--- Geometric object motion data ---

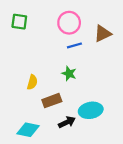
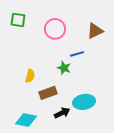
pink circle: (69, 23) -> (55, 29), moved
blue line: (74, 45) -> (77, 54), moved

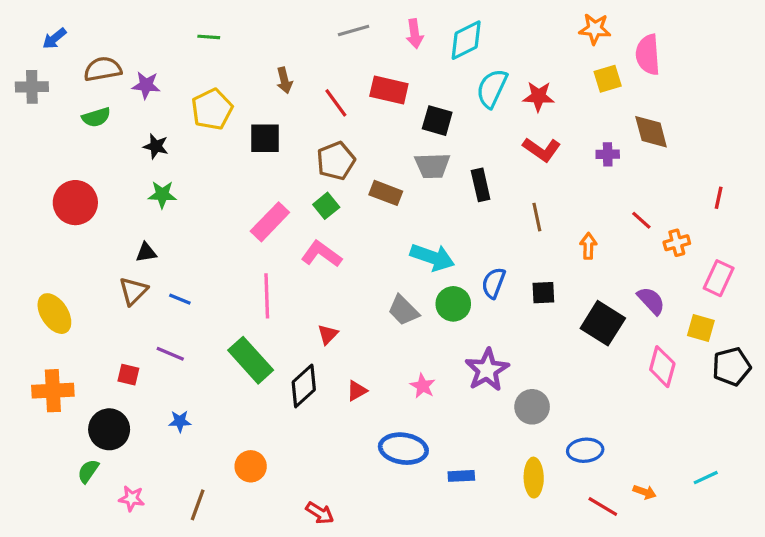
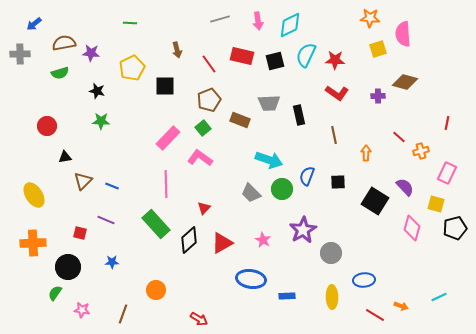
black square: (437, 121) -> (275, 61), moved, turned -30
brown diamond: (651, 132) -> (405, 82), turned -60
red circle: (75, 203) -> (47, 126), size x0.7
black triangle: (146, 252) -> (65, 157), moved
red triangle: (357, 391) -> (222, 243), size x1.6

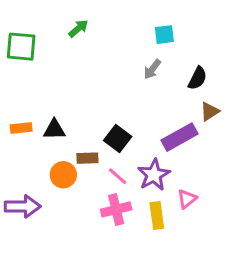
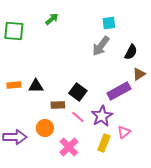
gray arrow: (152, 69) -> (101, 46), size x1.5
orange circle: (63, 175) -> (45, 128), moved
pink cross: (116, 209) -> (69, 147), moved, turned -30
yellow rectangle: (157, 215) -> (104, 143), turned 30

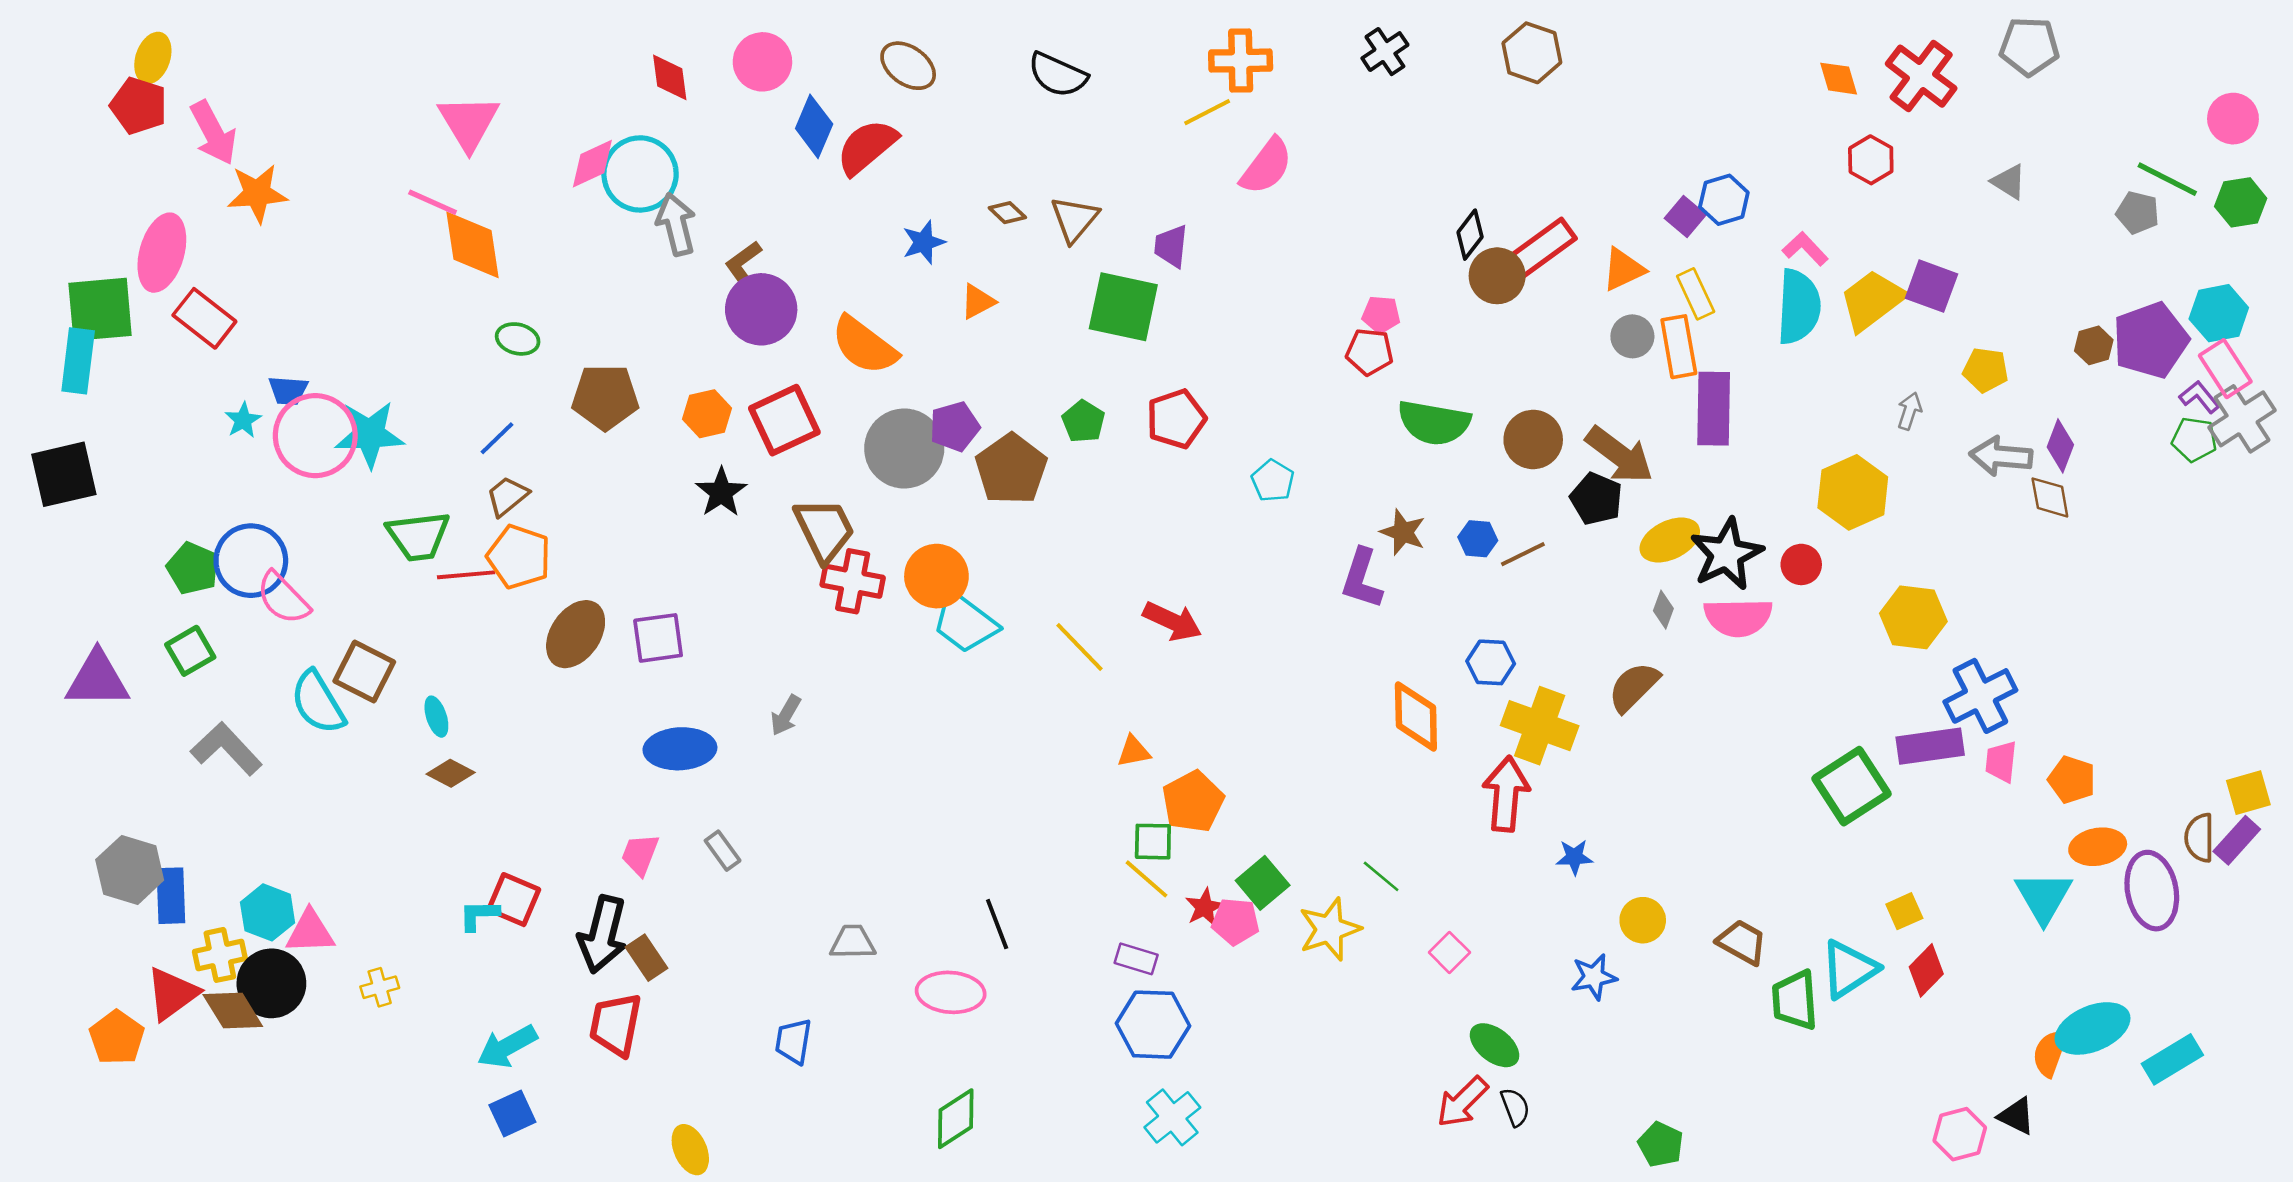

--- To do ---
Could you return every line from the entries above in which the string "triangle" occurs?

--- Output ---
black triangle: (146, 252) -> (65, 157), moved
red triangle: (357, 391) -> (222, 243), size x1.6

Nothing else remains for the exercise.